__DATASET SECTION__.
────────────────────

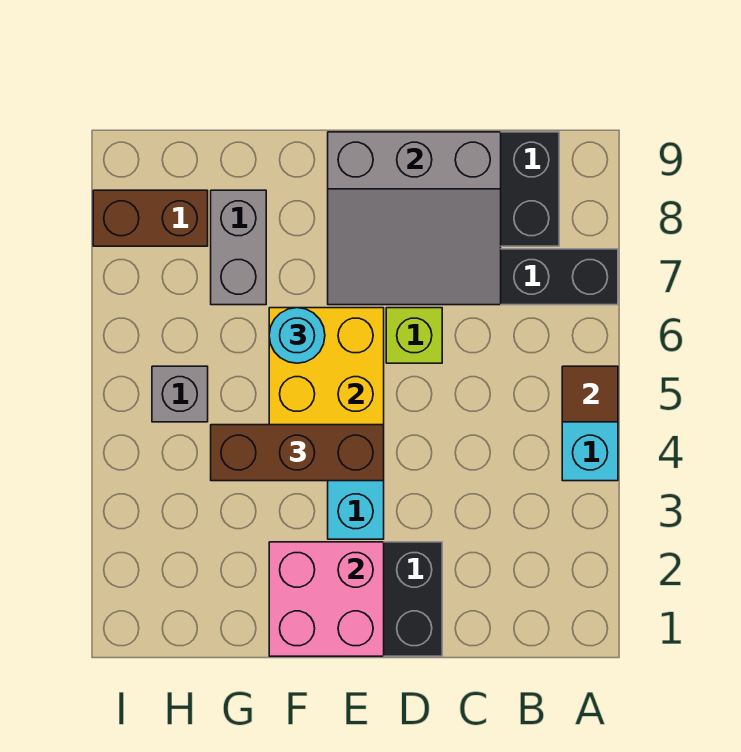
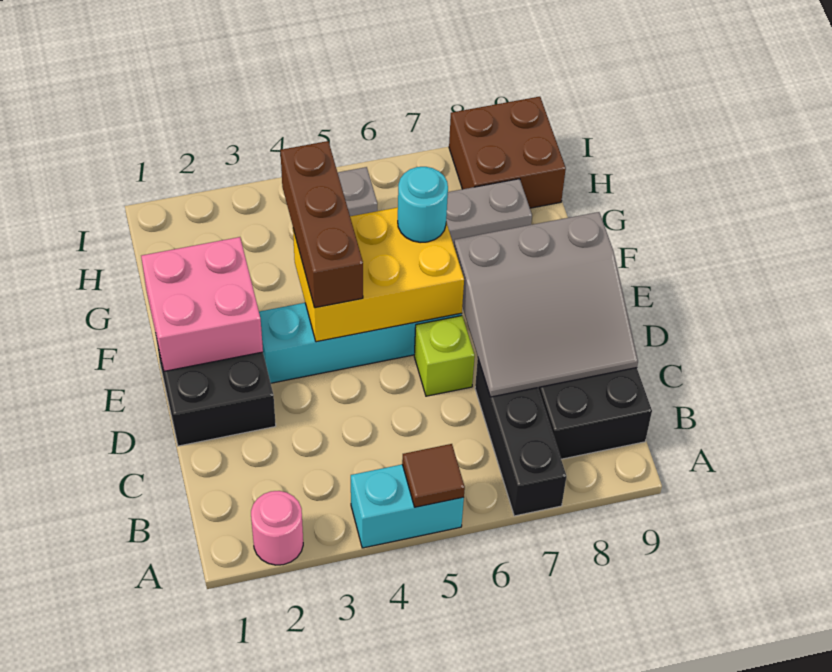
none -> pink round brick A2 level 1
grey slope C7:E9 level 2 top 9 -> grey slope C7:E9 level 2 top E
brown brick H8:I8 level 1 -> brown brick H8:I9 level 1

────────────────────

__WHAT THE EXERCISE ASKS__. Everything from the line containing "grey slope C7:E9 level 2 top 9" to the bottom of the listing is to be set down exactly; leave out all other lines.

__SOLVED EXERCISE__.
grey slope C7:E9 level 2 top 9 -> grey slope C7:E9 level 2 top E
brown brick H8:I8 level 1 -> brown brick H8:I9 level 1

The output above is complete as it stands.